● Your objective
Exact copy, pictures excluded: print the lines from the one with "none -> brown cone J6 level 2" through the final line of the records.

───── Information supplied ─────

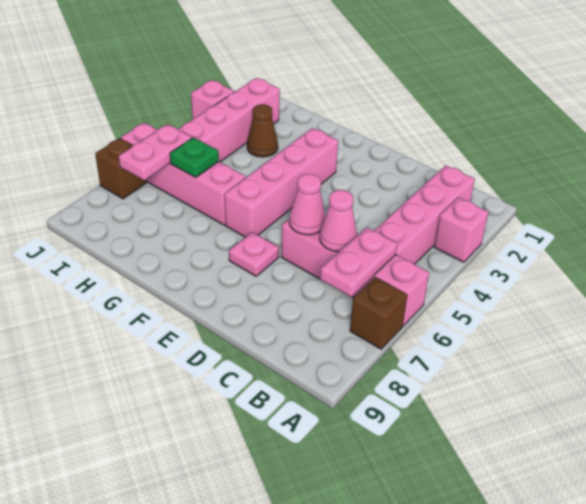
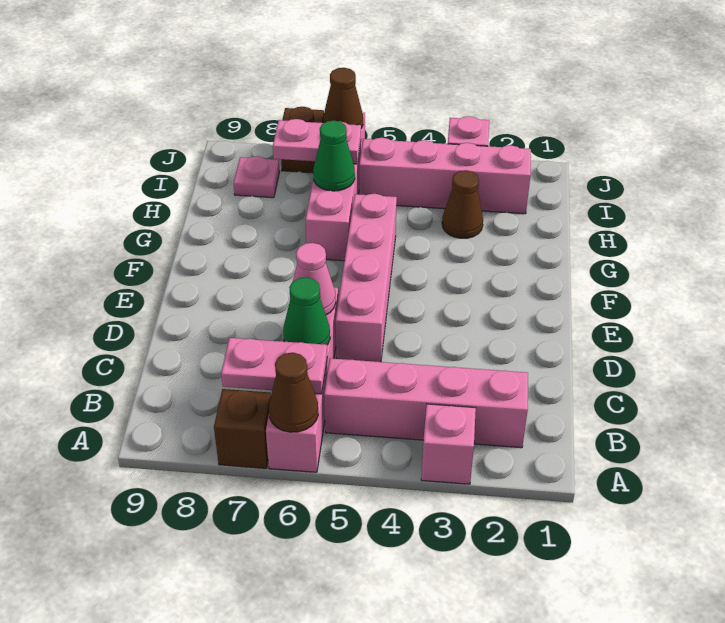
none -> brown cone A6 level 2
pink cone C6 level 2 -> green cone C6 level 2
pink plate E7 level 1 -> pink plate I8 level 1
pink brick F3:F6 level 1 -> pink brick D5:G5 level 1
green plate H6 level 2 -> green cone H6 level 2
none -> brown cone J6 level 2

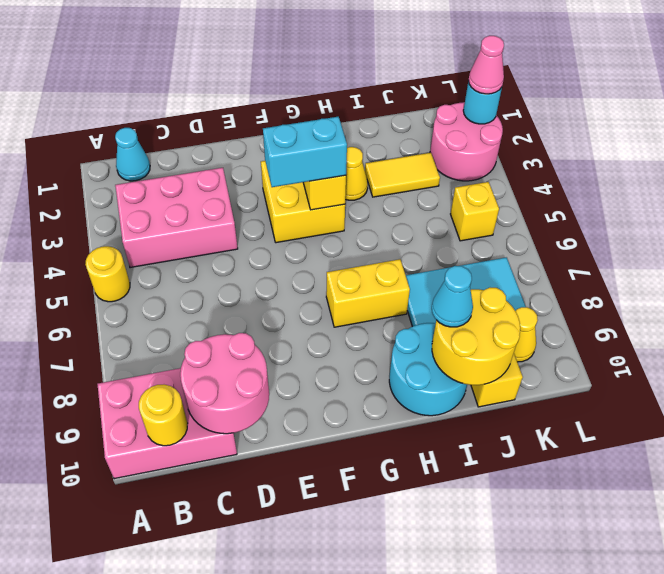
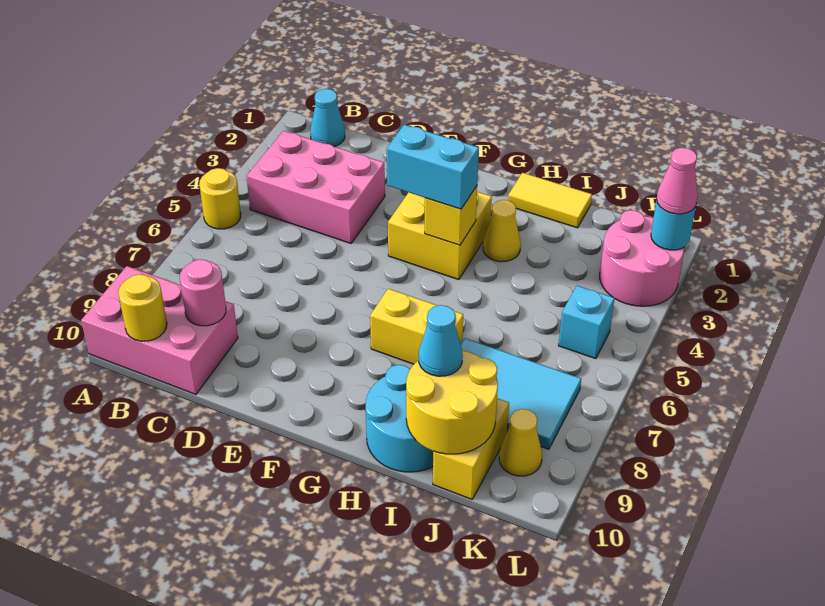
pink round brick C9:D10 level 2 -> pink round brick C9 level 2
yellow tile I3:J3 level 1 -> yellow tile H1:I1 level 1
yellow brick K5 level 1 -> cyan brick K5 level 1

─────

● Response
none -> brown cone J6 level 2

pink round brick C9:D10 level 2 -> pink round brick C9 level 2
yellow tile I3:J3 level 1 -> yellow tile H1:I1 level 1
yellow brick K5 level 1 -> cyan brick K5 level 1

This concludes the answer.